→ **Request**
Output the lines of the records unchanged, beginning at the line containing "green cross: rotated 36" and continuing through the line containing "cyan line: rotated 64 degrees clockwise", including both of those lines. Omit the pictures from your output.

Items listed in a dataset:

--------------------------------------------------

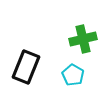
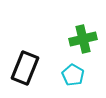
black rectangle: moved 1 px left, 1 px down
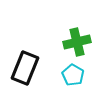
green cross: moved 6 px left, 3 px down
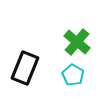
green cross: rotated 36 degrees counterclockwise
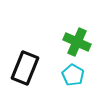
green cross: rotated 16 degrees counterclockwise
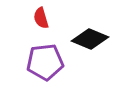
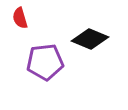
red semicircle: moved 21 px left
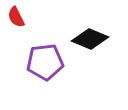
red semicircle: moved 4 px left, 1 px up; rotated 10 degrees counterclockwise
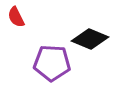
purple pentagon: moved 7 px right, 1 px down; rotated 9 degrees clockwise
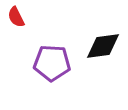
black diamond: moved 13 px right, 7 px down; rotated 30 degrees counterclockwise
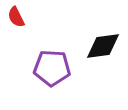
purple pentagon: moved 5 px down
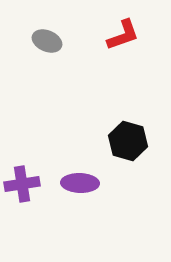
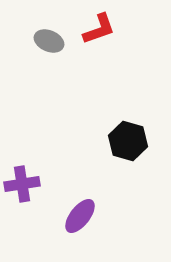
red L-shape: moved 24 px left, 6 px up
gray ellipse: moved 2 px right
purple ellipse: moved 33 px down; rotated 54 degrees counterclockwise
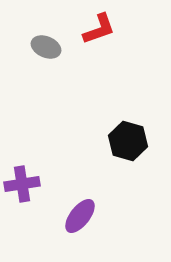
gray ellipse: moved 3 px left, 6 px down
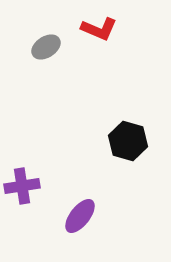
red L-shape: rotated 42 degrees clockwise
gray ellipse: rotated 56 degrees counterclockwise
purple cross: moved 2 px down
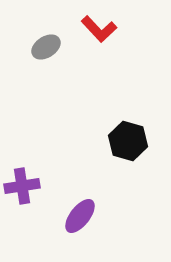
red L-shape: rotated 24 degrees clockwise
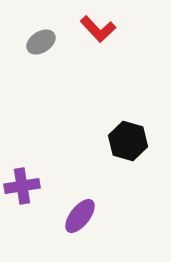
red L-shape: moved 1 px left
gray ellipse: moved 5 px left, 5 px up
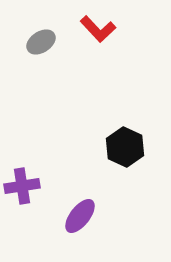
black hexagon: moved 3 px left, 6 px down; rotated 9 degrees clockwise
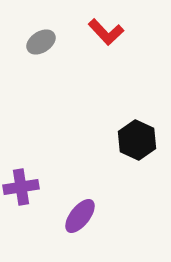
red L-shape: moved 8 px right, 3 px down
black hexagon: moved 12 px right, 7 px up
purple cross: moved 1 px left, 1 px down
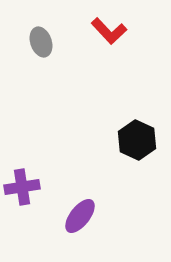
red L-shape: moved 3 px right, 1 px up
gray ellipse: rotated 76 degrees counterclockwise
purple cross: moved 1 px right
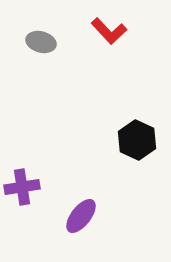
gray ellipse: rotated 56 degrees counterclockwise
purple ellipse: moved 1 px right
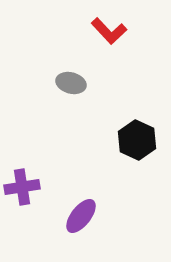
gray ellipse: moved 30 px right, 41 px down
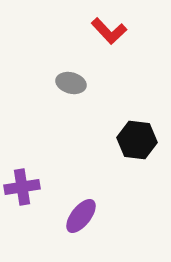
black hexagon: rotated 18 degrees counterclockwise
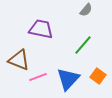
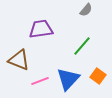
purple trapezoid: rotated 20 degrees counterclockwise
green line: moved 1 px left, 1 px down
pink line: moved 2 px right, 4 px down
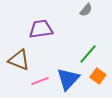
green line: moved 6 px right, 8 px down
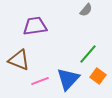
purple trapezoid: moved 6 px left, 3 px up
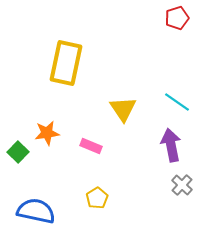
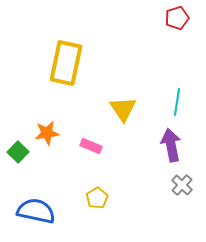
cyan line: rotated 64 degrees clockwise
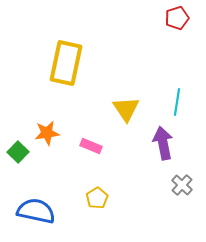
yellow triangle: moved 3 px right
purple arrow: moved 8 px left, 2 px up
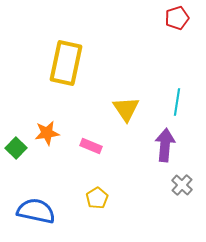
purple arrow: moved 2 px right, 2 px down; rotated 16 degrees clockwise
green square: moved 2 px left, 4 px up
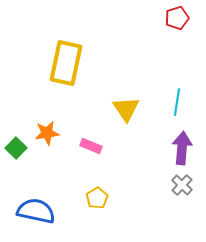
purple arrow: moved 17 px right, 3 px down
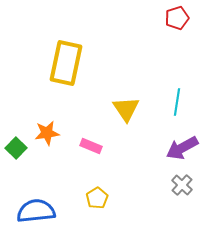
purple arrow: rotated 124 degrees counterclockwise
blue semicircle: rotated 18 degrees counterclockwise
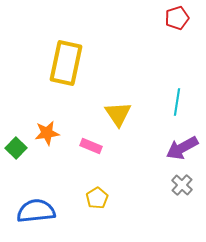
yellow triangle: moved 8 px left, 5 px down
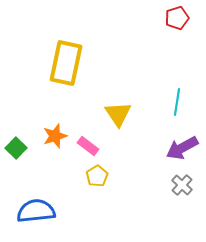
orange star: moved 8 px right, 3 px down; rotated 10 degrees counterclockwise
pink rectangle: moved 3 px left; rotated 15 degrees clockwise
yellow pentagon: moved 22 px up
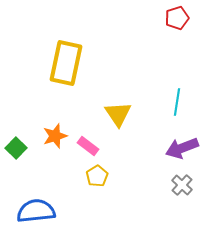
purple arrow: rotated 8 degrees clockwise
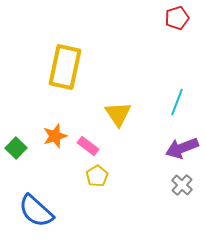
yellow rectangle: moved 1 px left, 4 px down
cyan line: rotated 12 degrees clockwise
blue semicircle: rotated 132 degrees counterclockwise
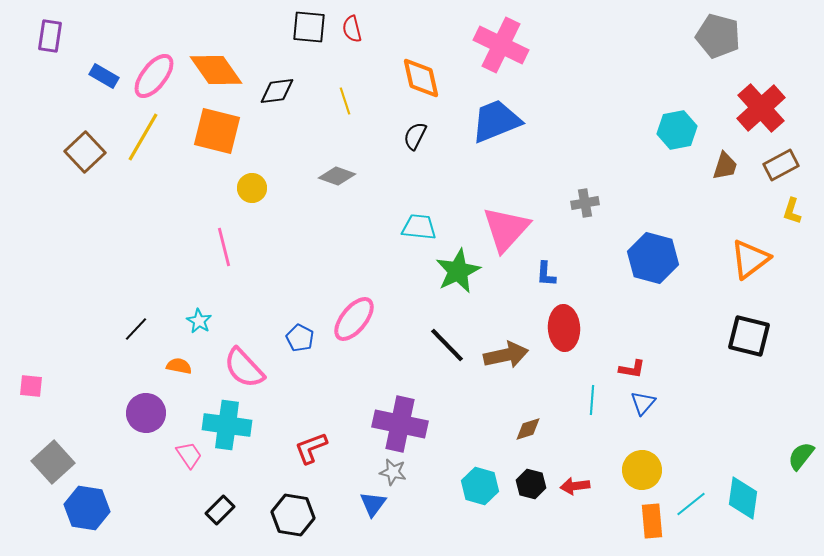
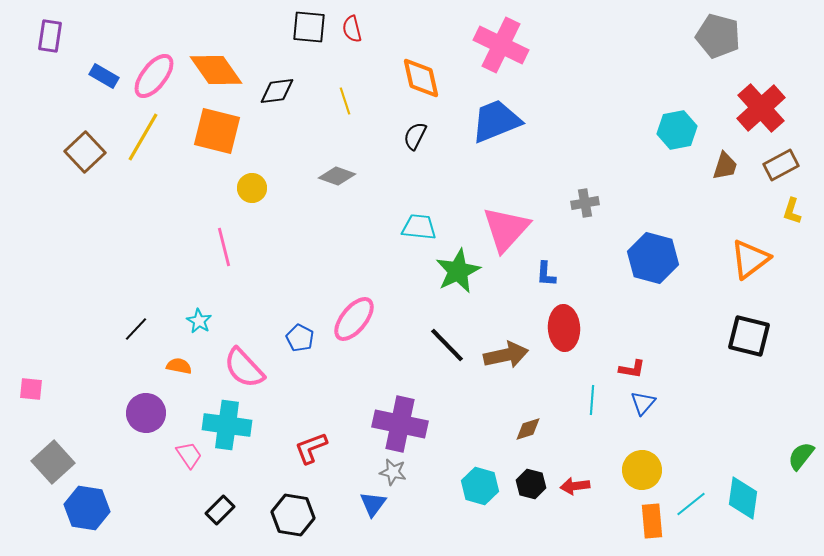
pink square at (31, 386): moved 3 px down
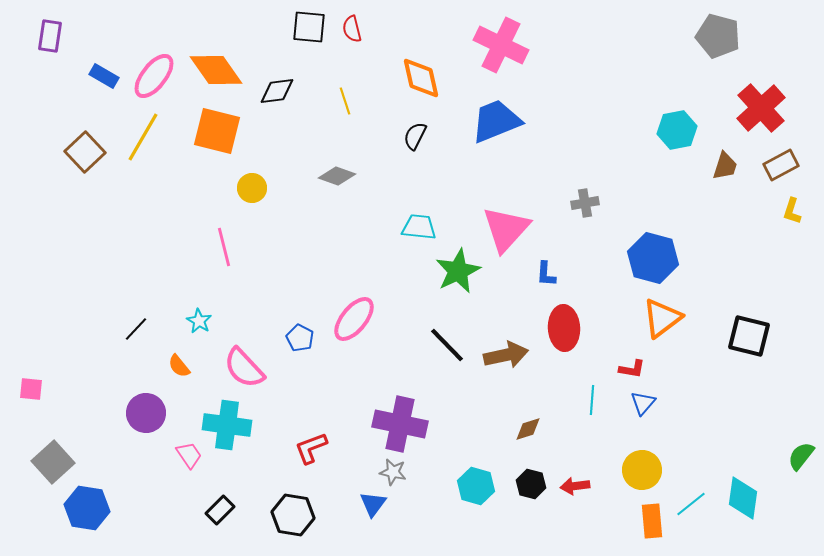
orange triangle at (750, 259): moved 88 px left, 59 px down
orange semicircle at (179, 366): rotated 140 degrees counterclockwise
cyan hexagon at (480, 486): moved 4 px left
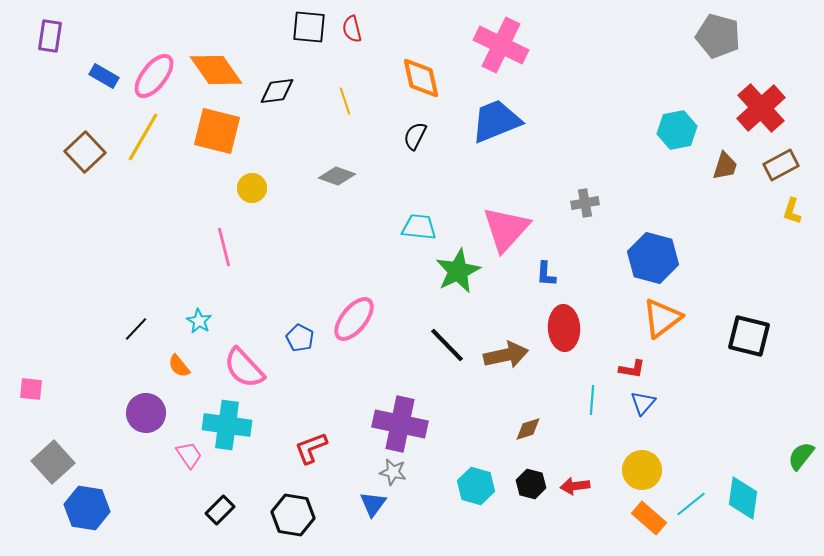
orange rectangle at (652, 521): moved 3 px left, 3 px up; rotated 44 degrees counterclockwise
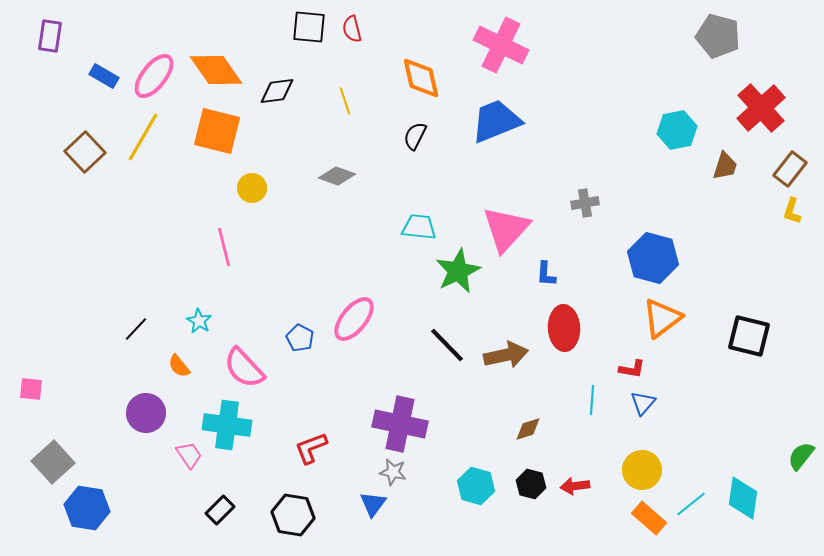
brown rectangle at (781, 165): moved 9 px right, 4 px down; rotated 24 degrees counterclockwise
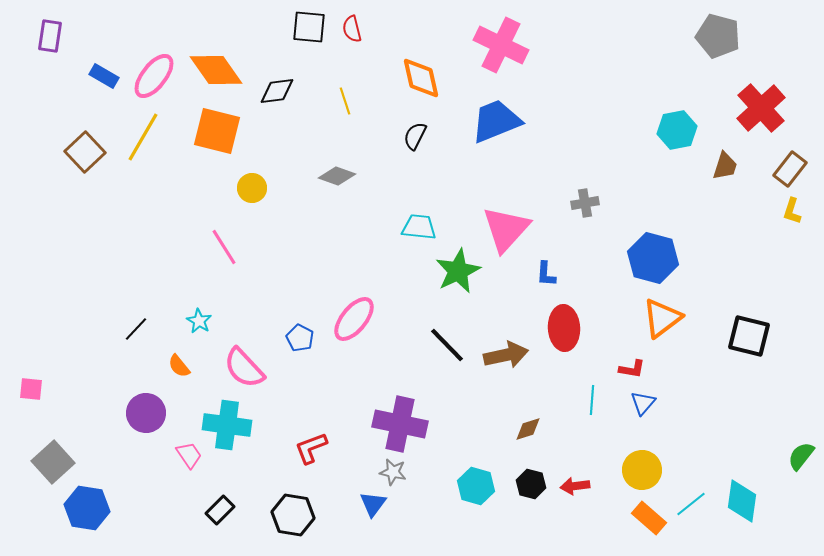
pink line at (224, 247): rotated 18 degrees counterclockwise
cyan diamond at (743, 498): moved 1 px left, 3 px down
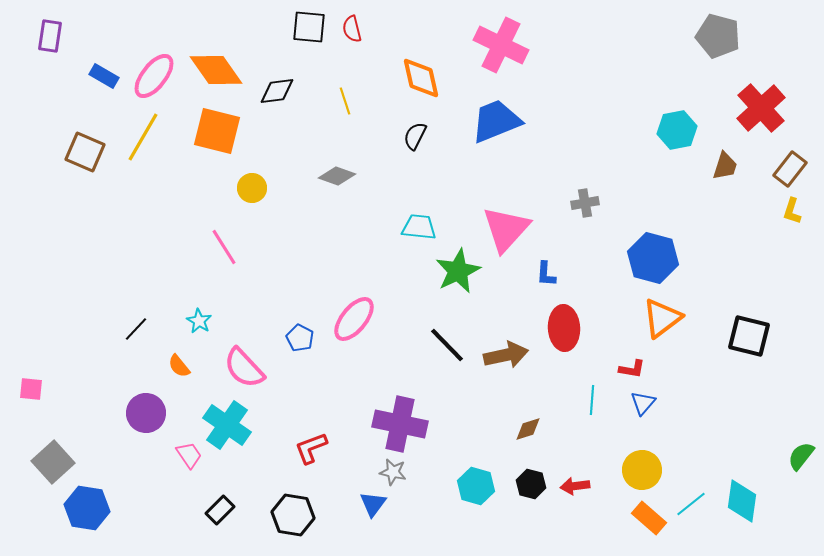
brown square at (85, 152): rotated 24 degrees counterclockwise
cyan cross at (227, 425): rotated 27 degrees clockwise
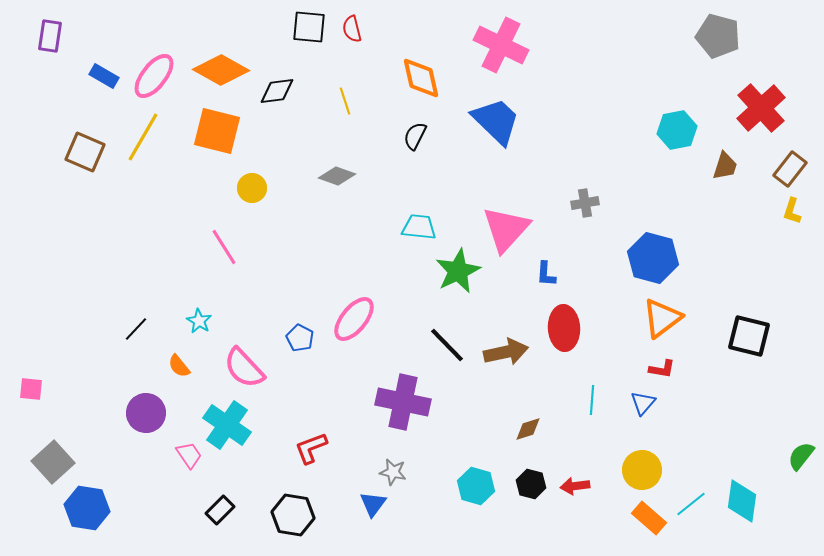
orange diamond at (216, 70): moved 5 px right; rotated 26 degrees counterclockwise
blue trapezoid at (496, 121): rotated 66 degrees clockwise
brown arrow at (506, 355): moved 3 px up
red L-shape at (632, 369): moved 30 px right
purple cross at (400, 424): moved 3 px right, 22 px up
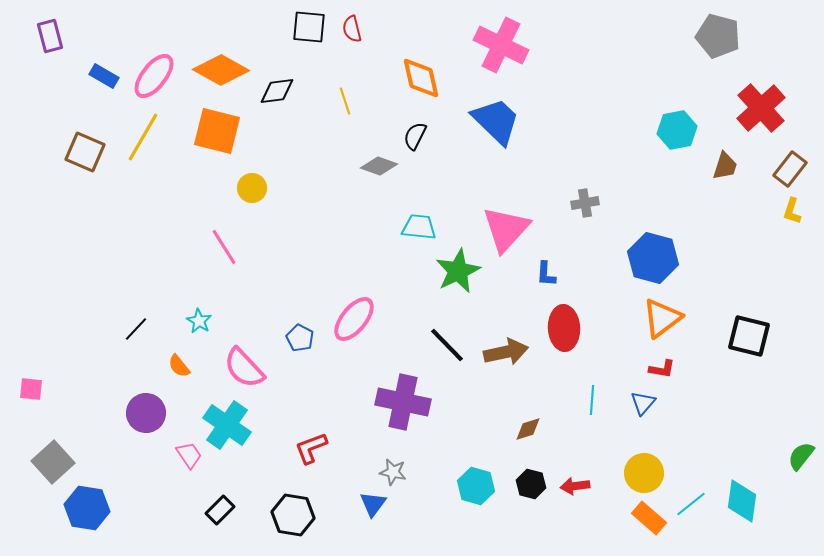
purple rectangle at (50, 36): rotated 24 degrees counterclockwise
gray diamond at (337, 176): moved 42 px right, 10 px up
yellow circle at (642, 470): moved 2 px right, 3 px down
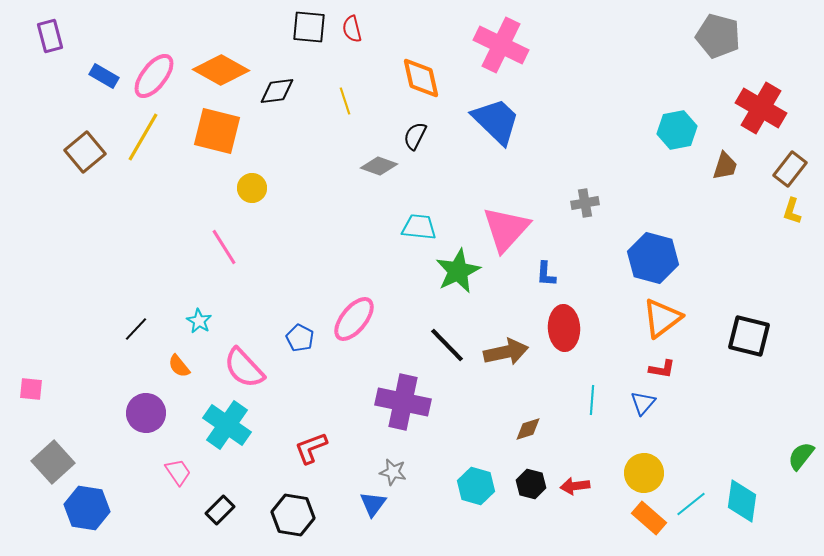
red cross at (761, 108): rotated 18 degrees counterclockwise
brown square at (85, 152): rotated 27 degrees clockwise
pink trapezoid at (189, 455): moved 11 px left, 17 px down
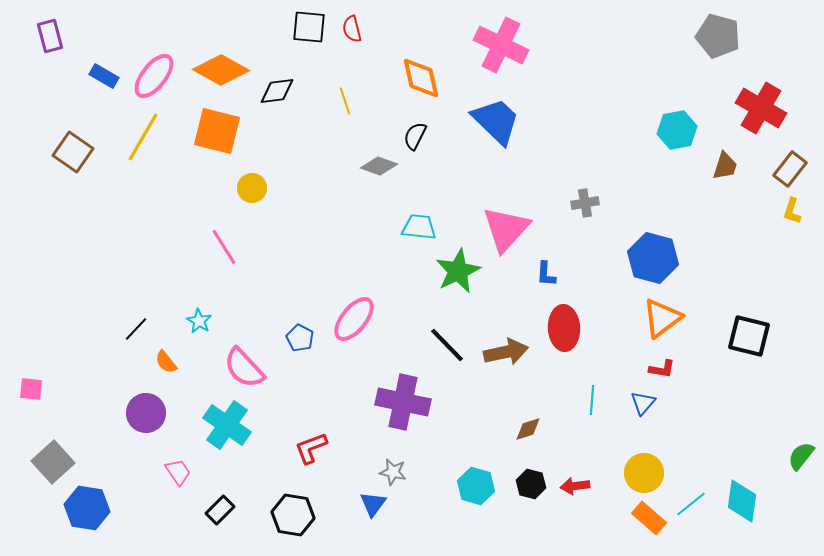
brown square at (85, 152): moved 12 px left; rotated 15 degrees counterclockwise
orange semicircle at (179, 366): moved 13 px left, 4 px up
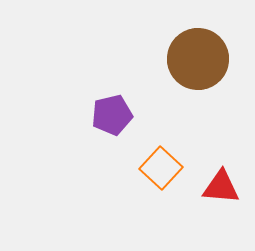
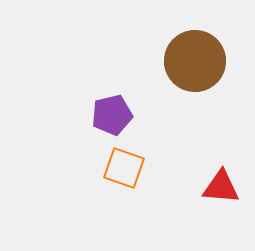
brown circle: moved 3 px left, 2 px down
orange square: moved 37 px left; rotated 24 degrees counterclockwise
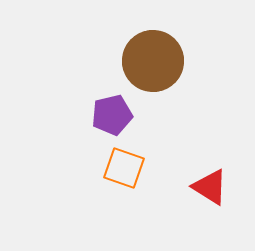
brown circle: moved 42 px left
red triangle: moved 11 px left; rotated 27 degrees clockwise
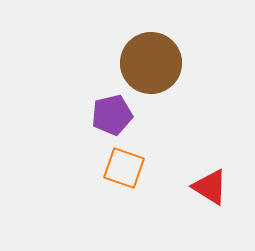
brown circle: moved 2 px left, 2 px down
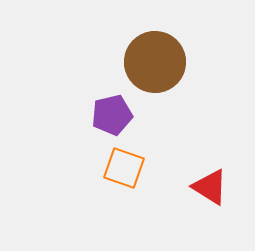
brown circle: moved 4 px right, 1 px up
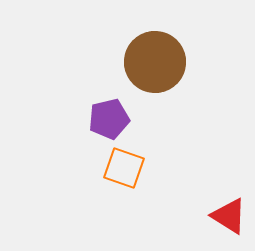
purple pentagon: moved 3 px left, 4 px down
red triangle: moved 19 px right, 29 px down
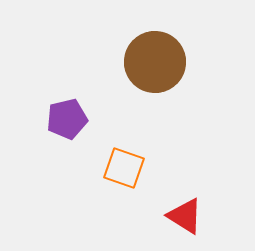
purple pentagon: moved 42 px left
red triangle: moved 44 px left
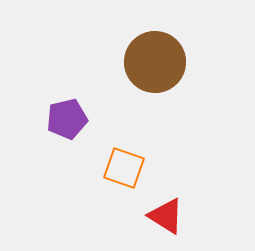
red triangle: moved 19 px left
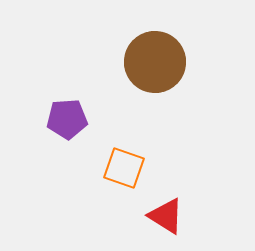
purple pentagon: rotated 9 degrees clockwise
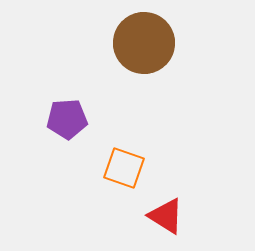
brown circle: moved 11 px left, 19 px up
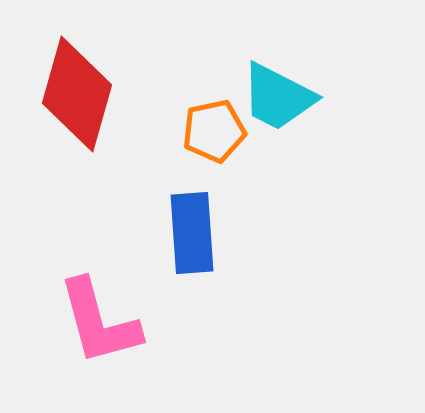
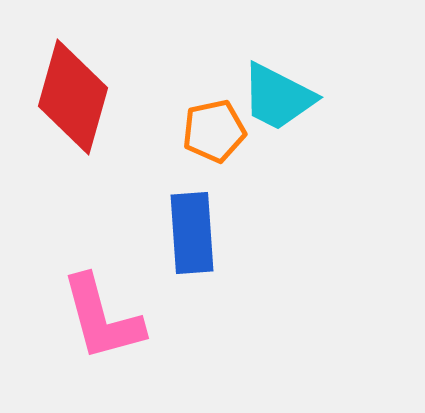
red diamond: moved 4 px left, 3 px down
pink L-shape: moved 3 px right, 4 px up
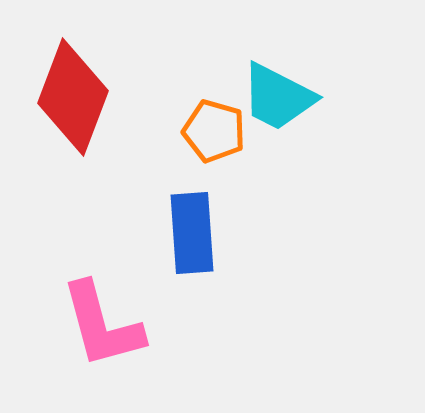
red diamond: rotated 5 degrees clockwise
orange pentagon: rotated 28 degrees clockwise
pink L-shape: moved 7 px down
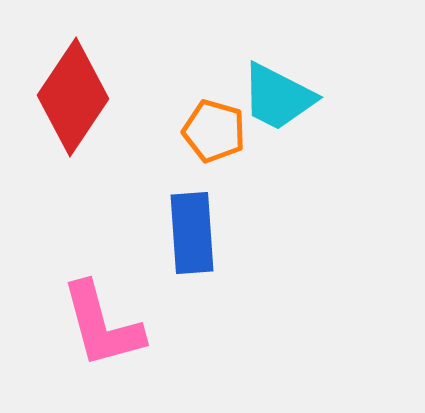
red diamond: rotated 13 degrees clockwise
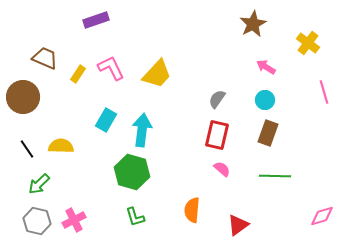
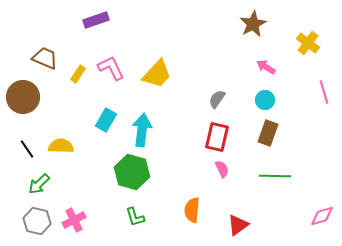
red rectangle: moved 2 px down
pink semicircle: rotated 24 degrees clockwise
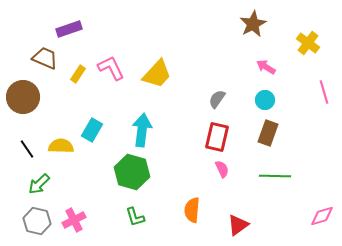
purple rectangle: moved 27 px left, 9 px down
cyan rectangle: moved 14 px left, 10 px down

--------------------------------------------------

→ **Finished task**
green cross: rotated 36 degrees counterclockwise
green cross: rotated 16 degrees counterclockwise
red semicircle: moved 21 px left
red semicircle: moved 4 px left, 1 px up; rotated 10 degrees counterclockwise
purple pentagon: moved 7 px right, 1 px down; rotated 9 degrees clockwise
black diamond: moved 13 px right, 7 px down; rotated 30 degrees counterclockwise
purple pentagon: moved 5 px down
red L-shape: moved 24 px left, 6 px up
gray ellipse: moved 2 px right
purple ellipse: moved 33 px down; rotated 54 degrees counterclockwise
gray ellipse: moved 3 px left, 6 px down
red L-shape: rotated 42 degrees clockwise
gray ellipse: rotated 56 degrees counterclockwise
purple cross: moved 2 px down
red L-shape: rotated 24 degrees clockwise
red L-shape: moved 1 px left
gray ellipse: moved 5 px left, 5 px up
black hexagon: moved 3 px left, 6 px down; rotated 9 degrees clockwise
red L-shape: moved 8 px right, 3 px down
black hexagon: moved 12 px right, 7 px up
purple cross: moved 1 px left, 1 px down
red L-shape: moved 3 px right, 1 px up
gray ellipse: rotated 76 degrees counterclockwise
purple cross: moved 1 px right
gray ellipse: rotated 56 degrees counterclockwise
purple ellipse: moved 1 px right
gray ellipse: moved 30 px right, 41 px down
black hexagon: rotated 18 degrees counterclockwise
purple trapezoid: rotated 20 degrees counterclockwise
green line: moved 1 px left, 1 px down
pink line: moved 2 px right, 4 px down
green line: moved 6 px right, 8 px down
purple trapezoid: moved 6 px left, 3 px up
cyan line: rotated 64 degrees clockwise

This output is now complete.